**Directions for this task:** Your job is to return every line of the listing holding the string "none".
[Start of section]
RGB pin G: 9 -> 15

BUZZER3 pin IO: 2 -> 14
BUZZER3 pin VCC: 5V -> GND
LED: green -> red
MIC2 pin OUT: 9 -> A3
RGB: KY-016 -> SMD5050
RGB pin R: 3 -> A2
[End of section]
[Start of section]
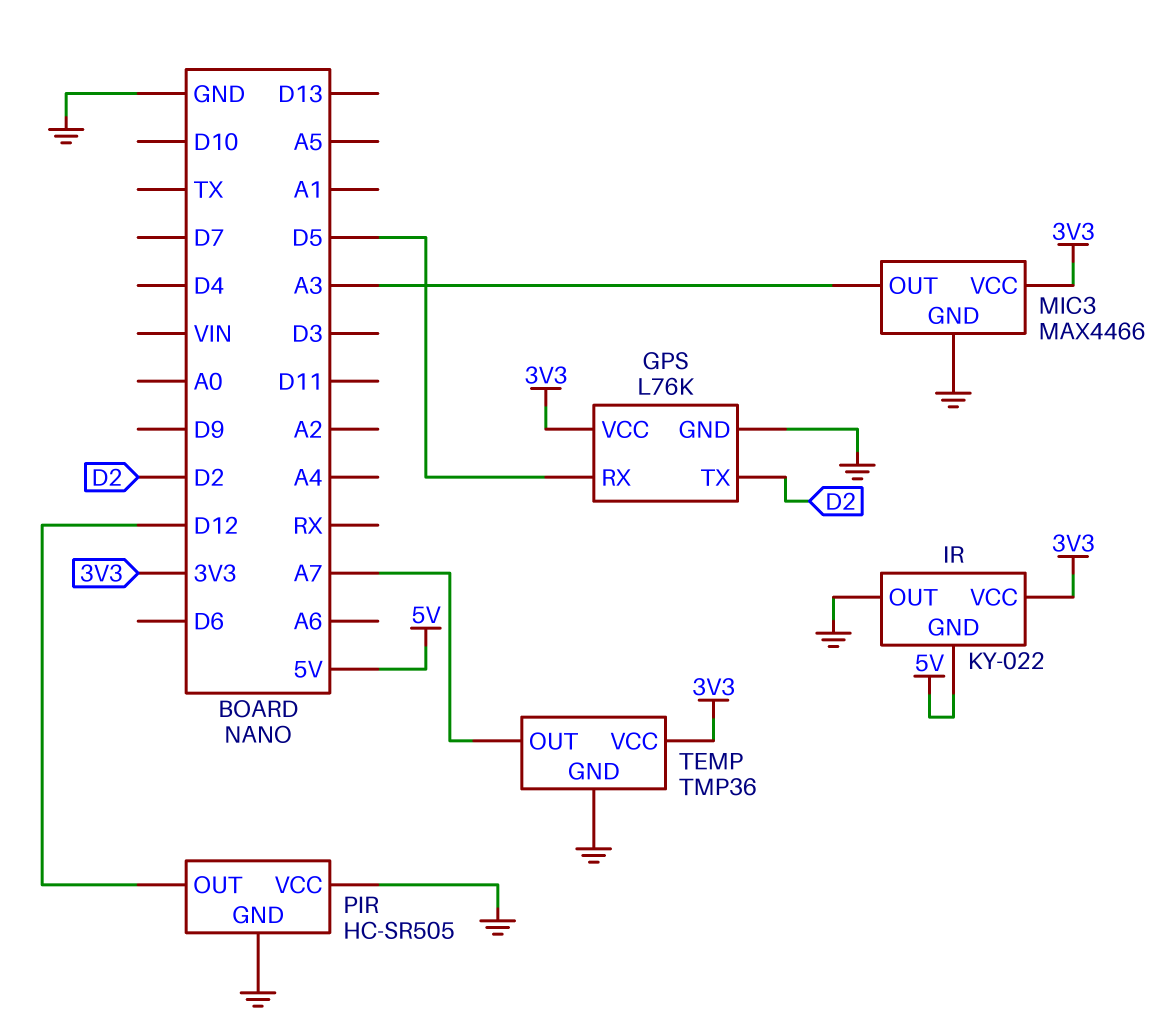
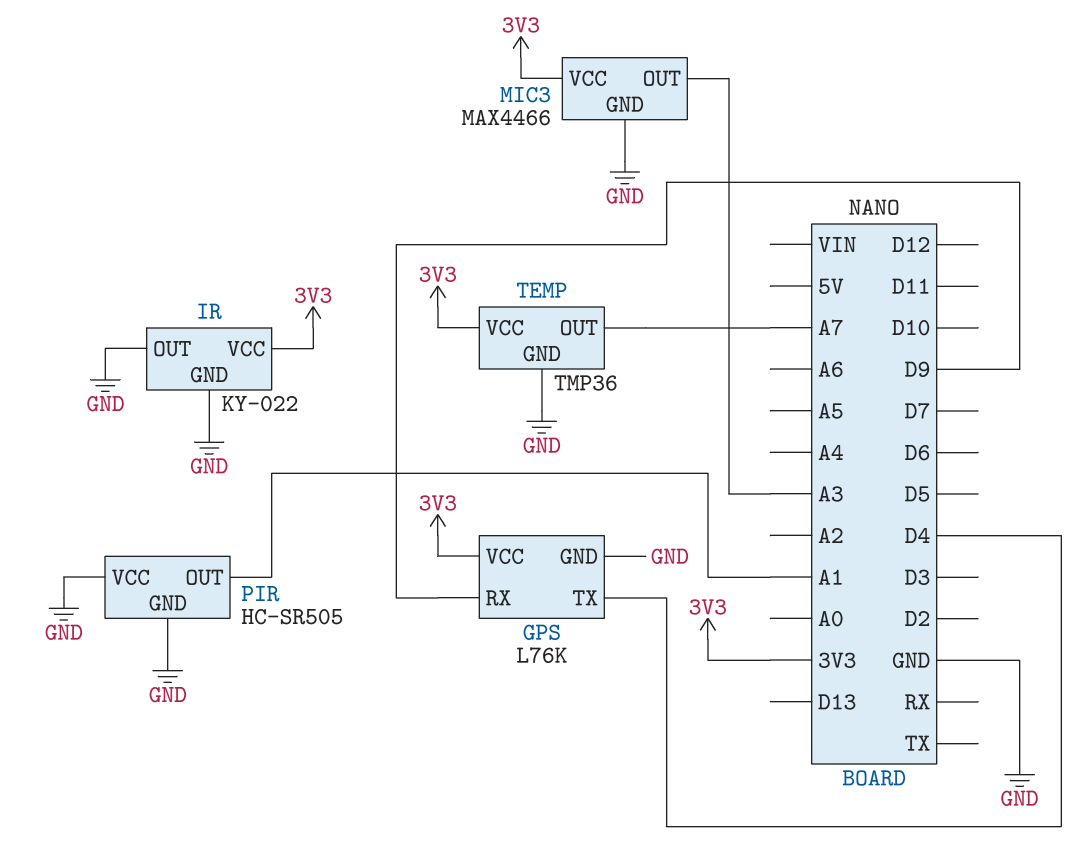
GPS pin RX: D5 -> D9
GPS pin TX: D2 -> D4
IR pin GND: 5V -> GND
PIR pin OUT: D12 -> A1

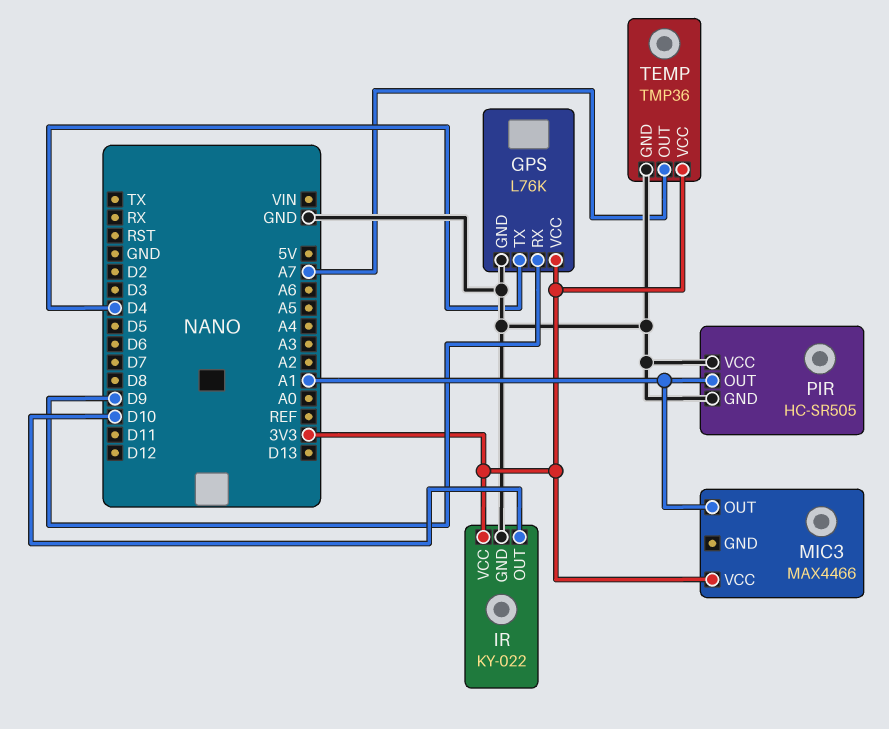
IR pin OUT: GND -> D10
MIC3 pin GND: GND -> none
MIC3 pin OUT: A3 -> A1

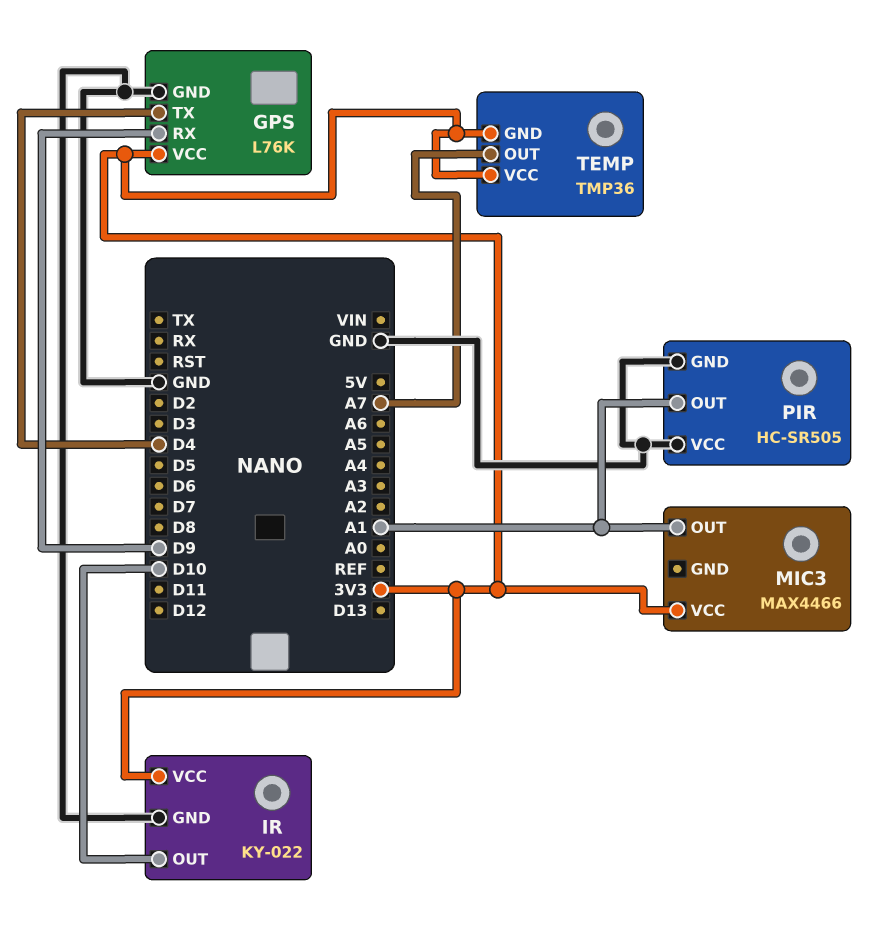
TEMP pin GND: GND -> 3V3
[End of section]
[Start of section]
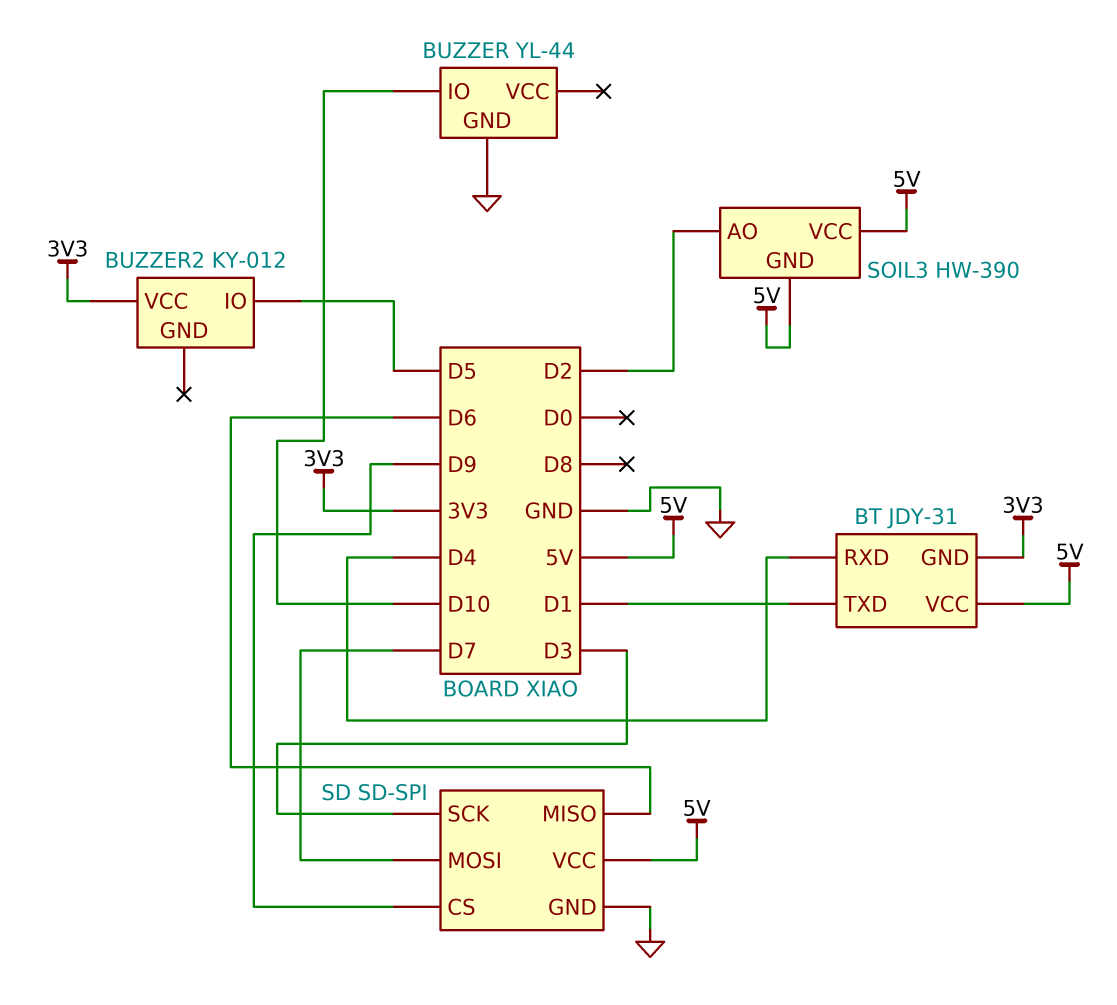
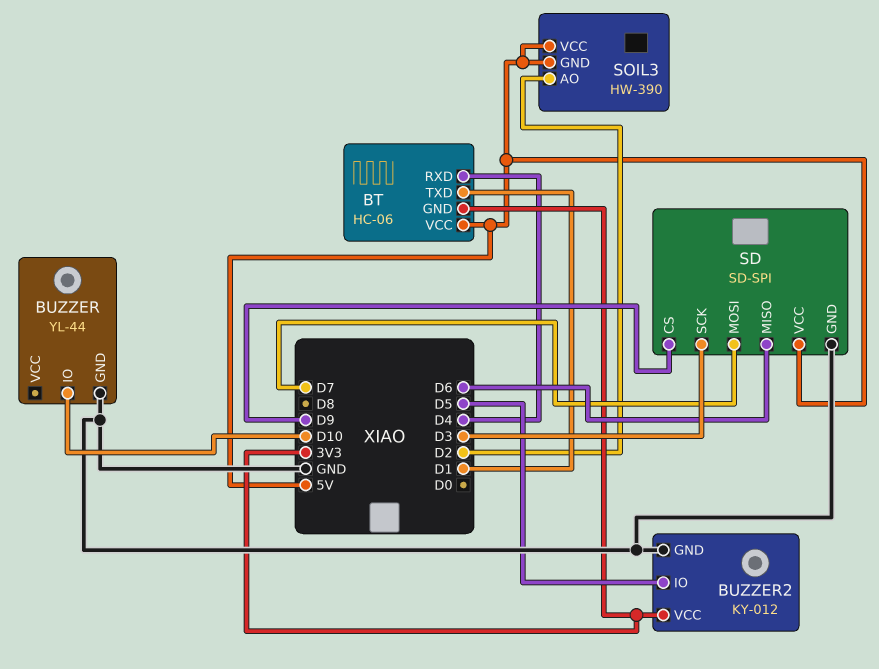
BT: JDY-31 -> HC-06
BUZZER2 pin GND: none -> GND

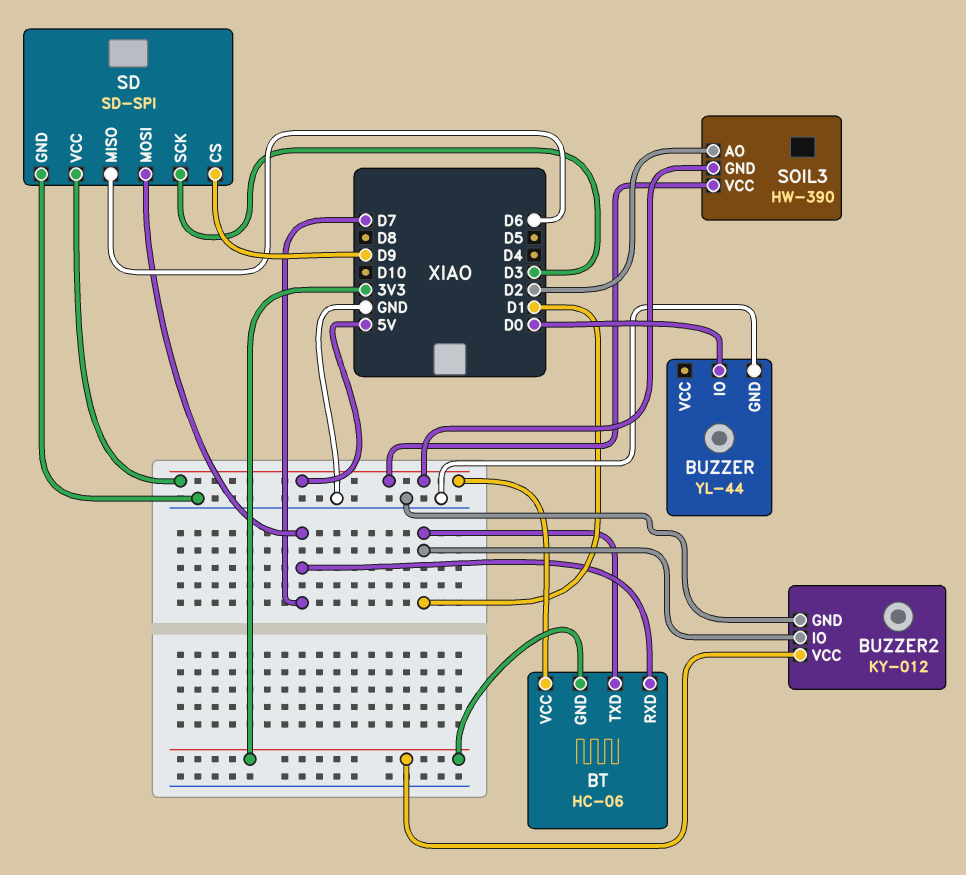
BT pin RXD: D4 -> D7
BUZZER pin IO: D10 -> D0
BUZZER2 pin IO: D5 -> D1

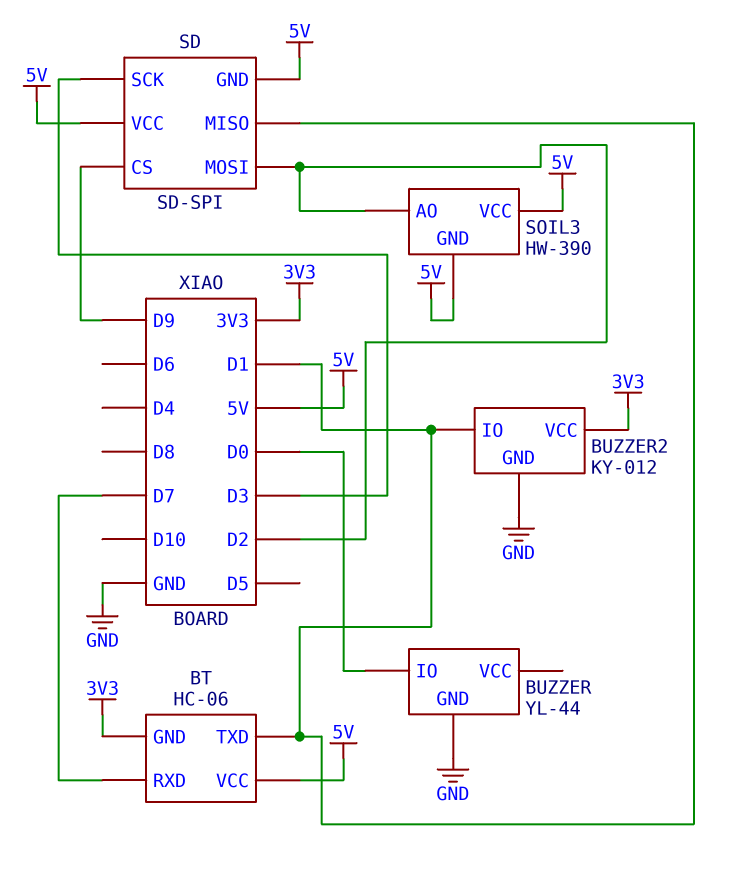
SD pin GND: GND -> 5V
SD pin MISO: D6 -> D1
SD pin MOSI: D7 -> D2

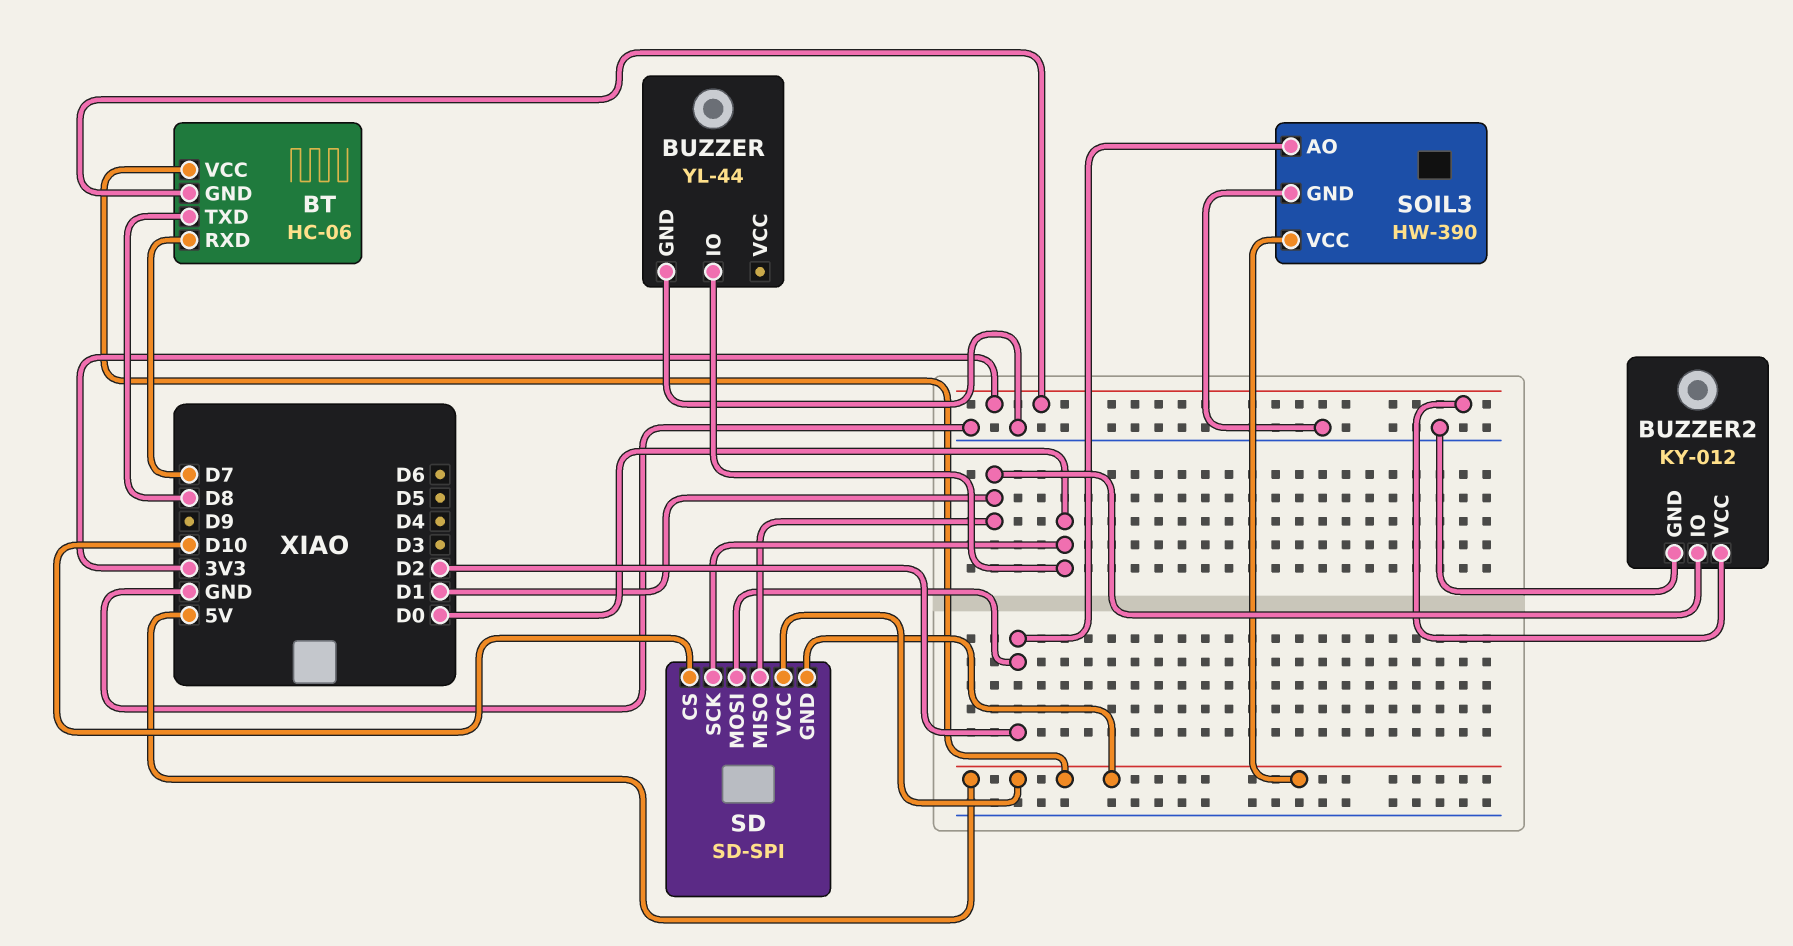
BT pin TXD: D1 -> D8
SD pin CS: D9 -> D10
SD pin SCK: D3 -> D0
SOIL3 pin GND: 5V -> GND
[End of section]
**Answer to this problem:**
MIC3 pin GND: GND -> none
BUZZER2 pin GND: none -> GND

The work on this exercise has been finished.